In your copy, reproduce each entry exactly and include no picture.

++++ Records provided

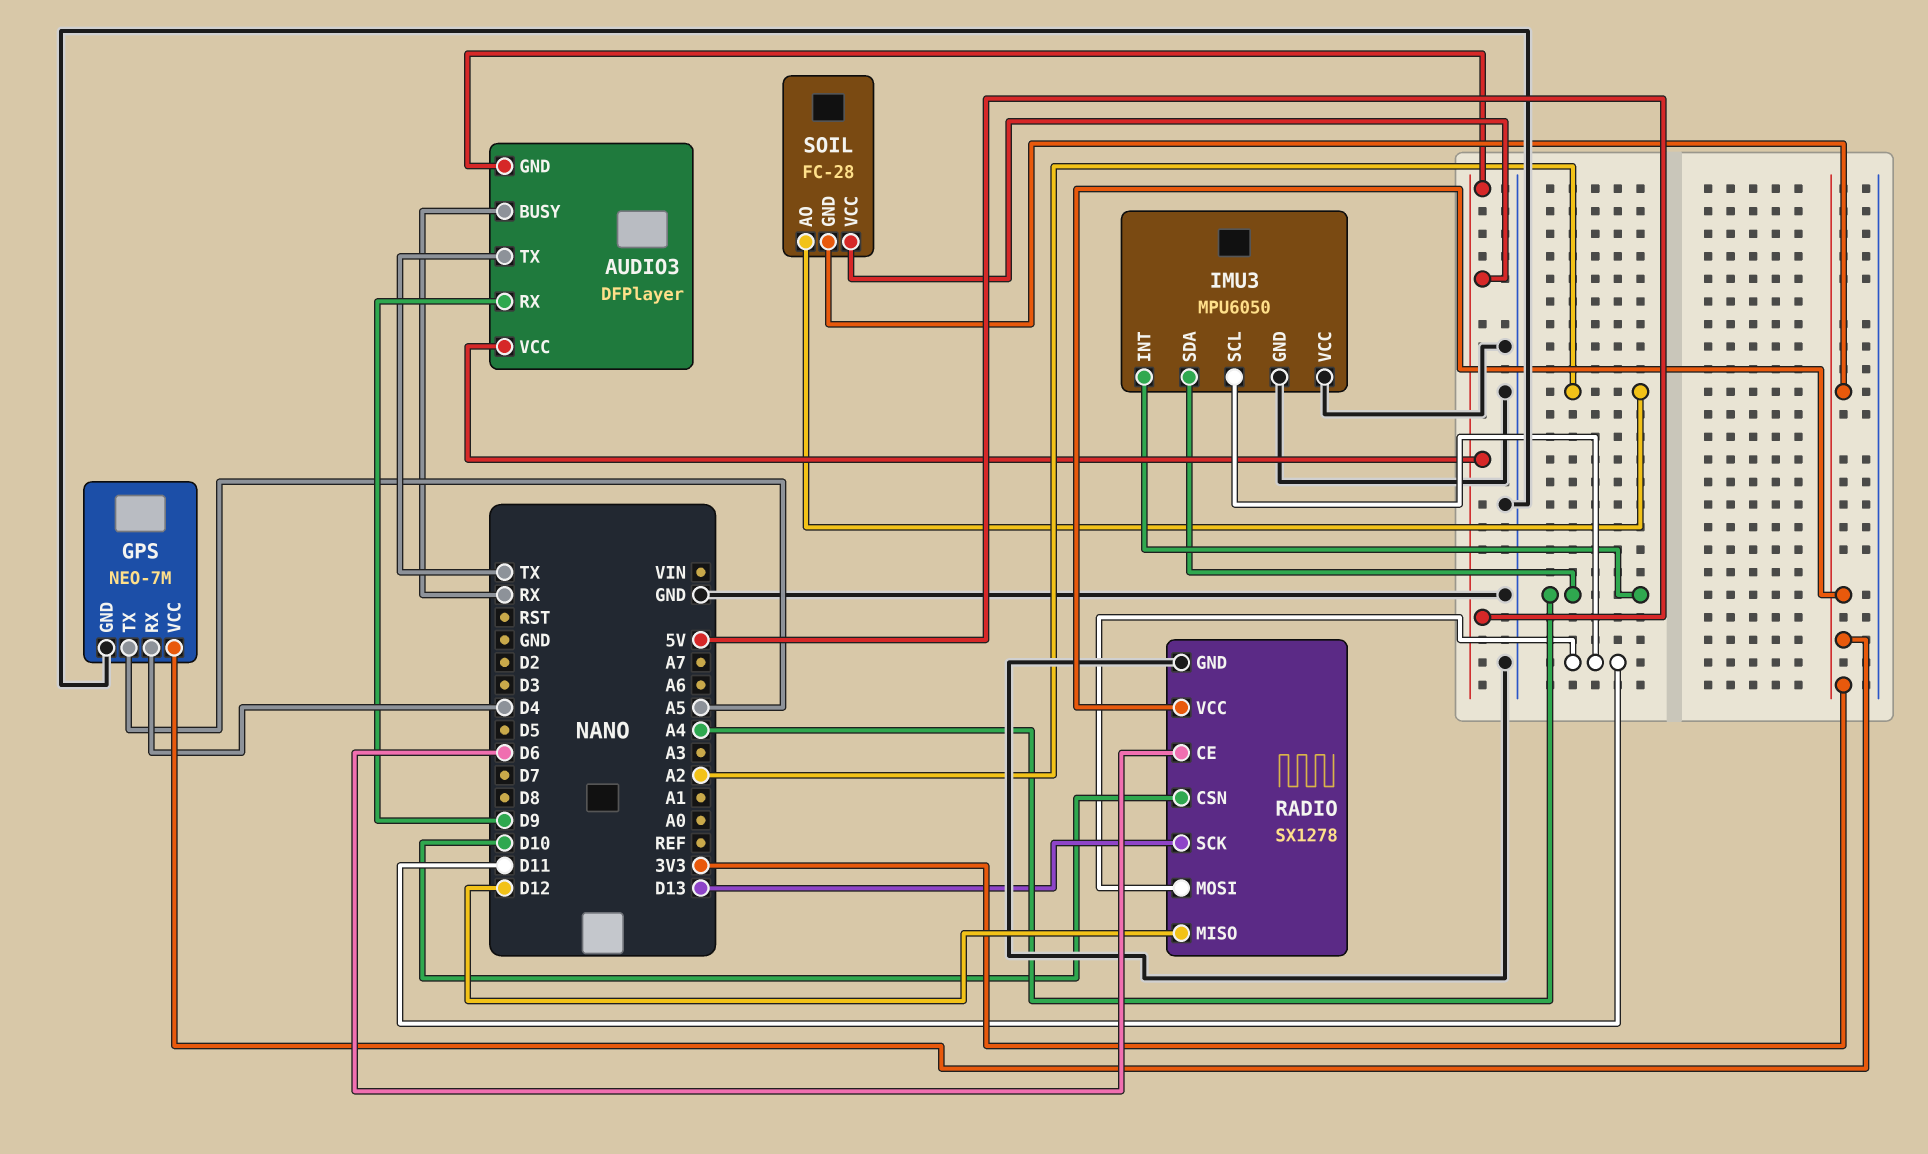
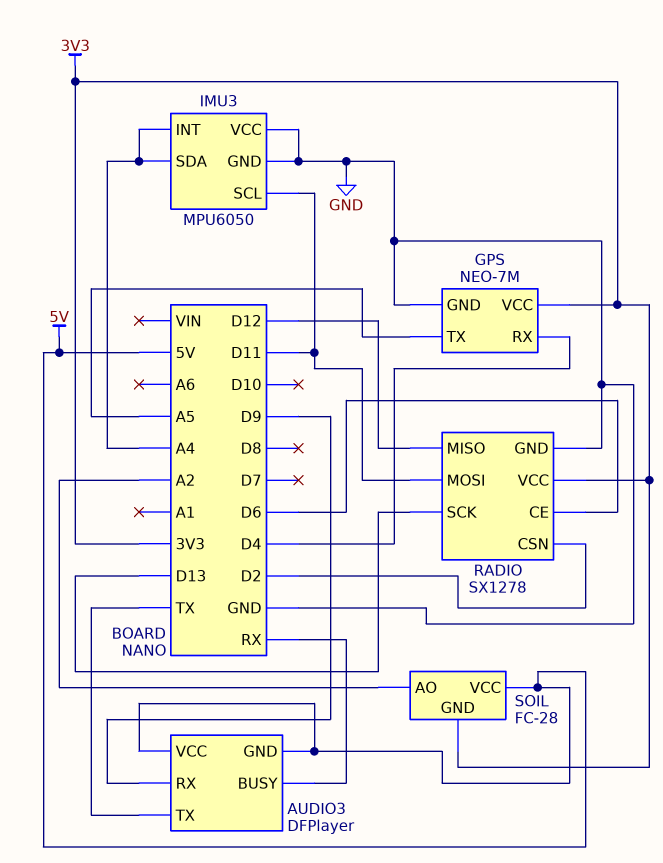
RADIO pin CSN: D10 -> D2

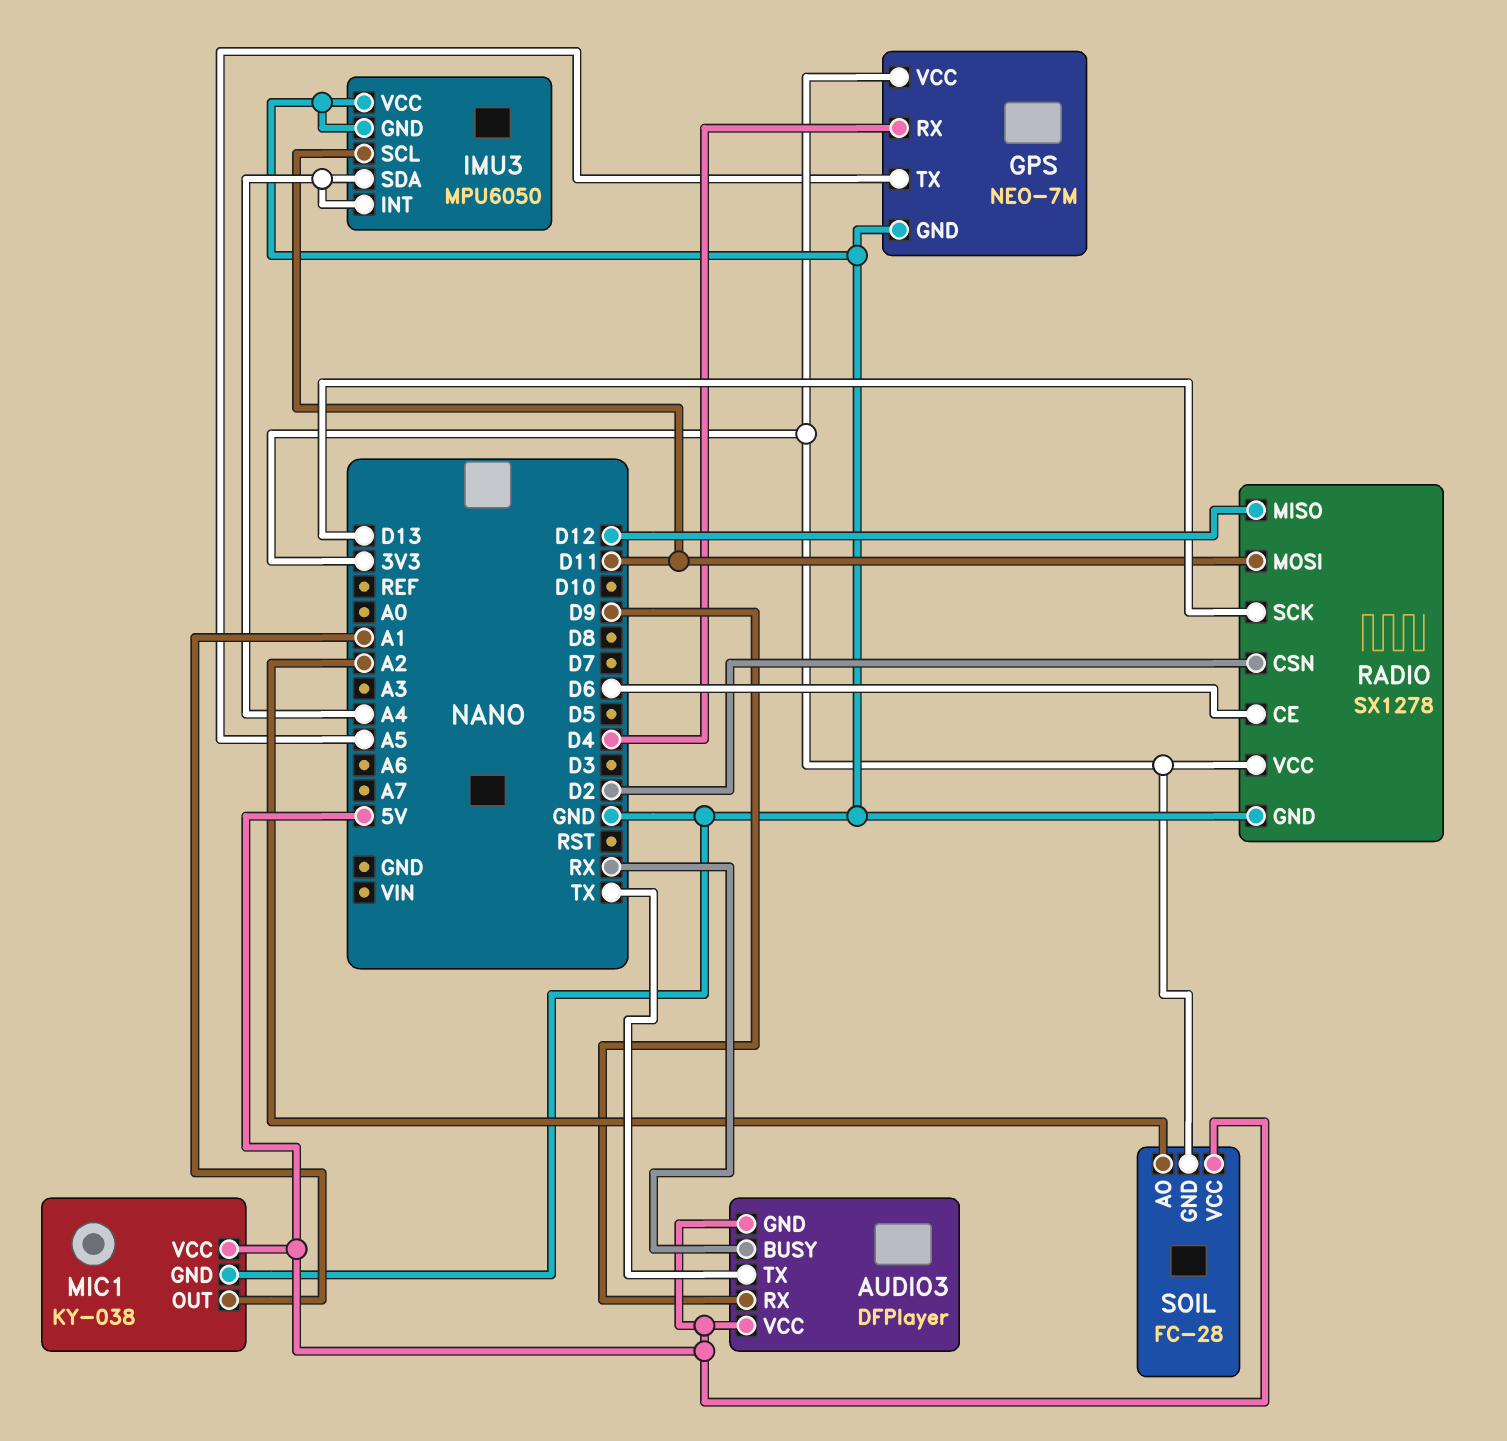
MIC1: none -> KY-038
MIC1 pin GND: none -> GND
MIC1 pin OUT: none -> A1
MIC1 pin VCC: none -> 5V

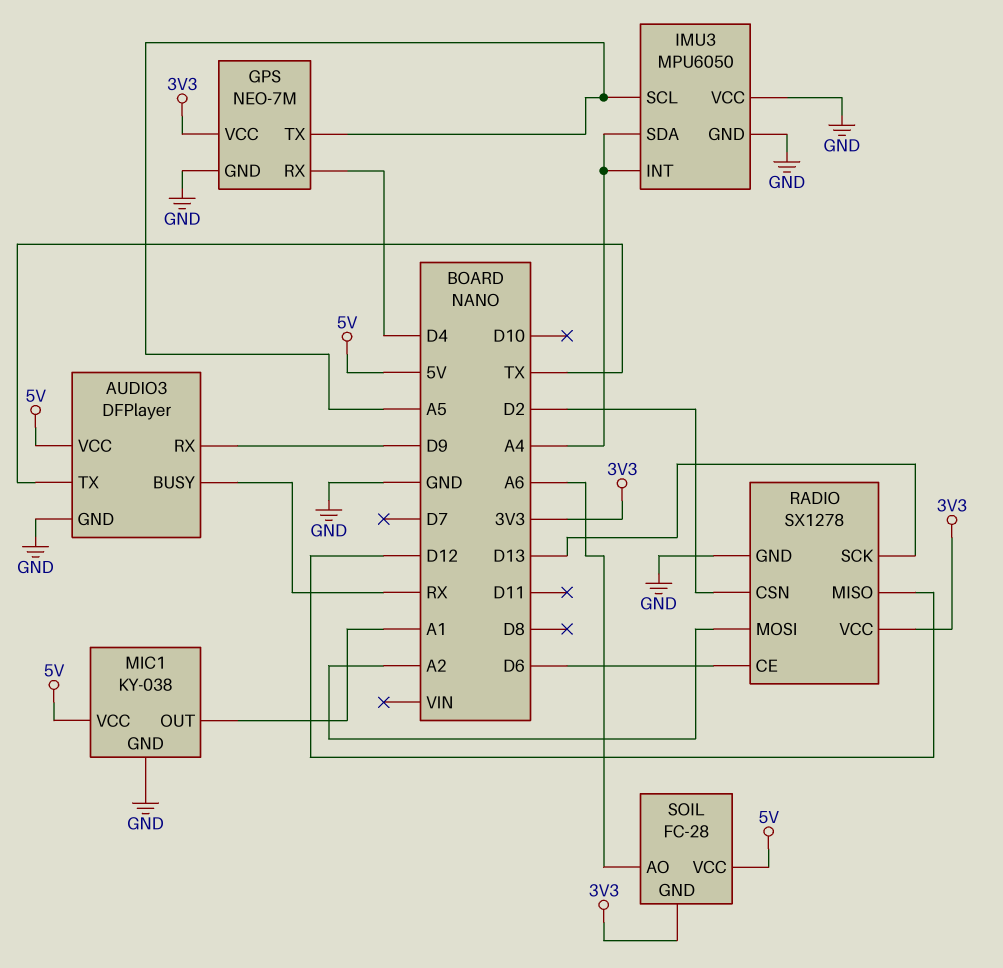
AUDIO3 pin GND: 5V -> GND
IMU3 pin SCL: D11 -> A5
RADIO pin MOSI: D11 -> A2
SOIL pin AO: A2 -> A6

++++++++

▸ **Expected answer**:
RADIO pin CSN: D10 -> D2

MIC1: none -> KY-038
MIC1 pin GND: none -> GND
MIC1 pin OUT: none -> A1
MIC1 pin VCC: none -> 5V

AUDIO3 pin GND: 5V -> GND
IMU3 pin SCL: D11 -> A5
RADIO pin MOSI: D11 -> A2
SOIL pin AO: A2 -> A6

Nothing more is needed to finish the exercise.